Data section ->
━━━━━━━━

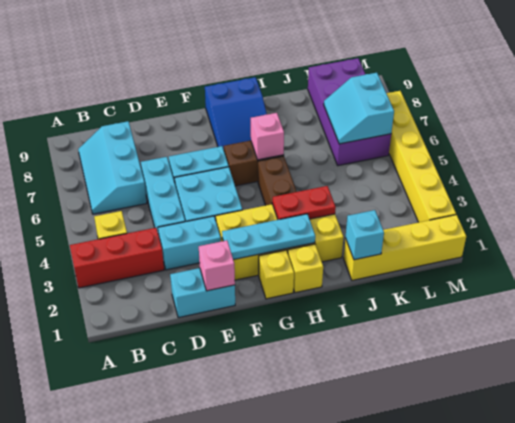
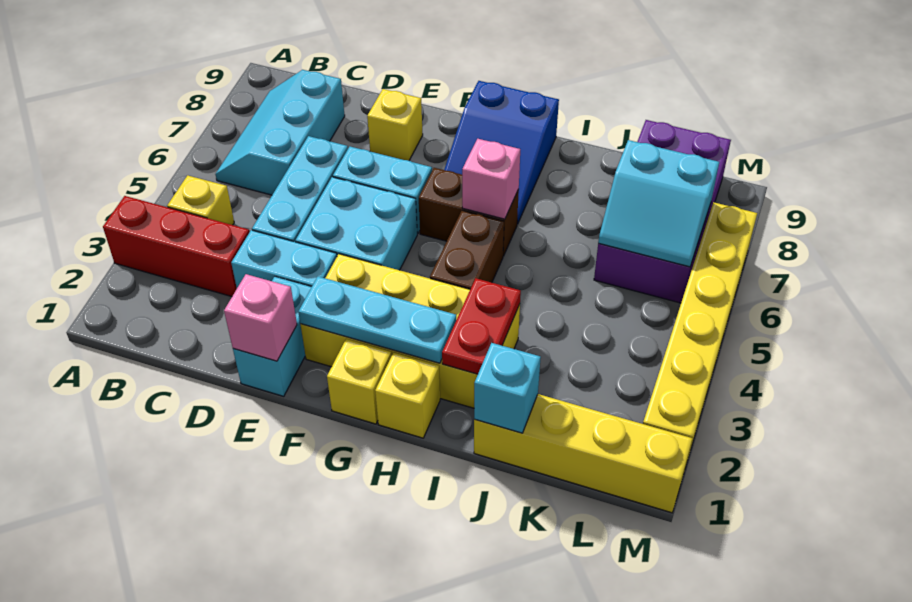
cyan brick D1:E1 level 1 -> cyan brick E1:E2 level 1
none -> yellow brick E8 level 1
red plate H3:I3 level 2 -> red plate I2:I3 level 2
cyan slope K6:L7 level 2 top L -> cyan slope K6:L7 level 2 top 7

━━━━━━━━

Task to complete -> Pull out all lines of the data with the string "brick".

Finished task ->
cyan brick D1:E1 level 1 -> cyan brick E1:E2 level 1
none -> yellow brick E8 level 1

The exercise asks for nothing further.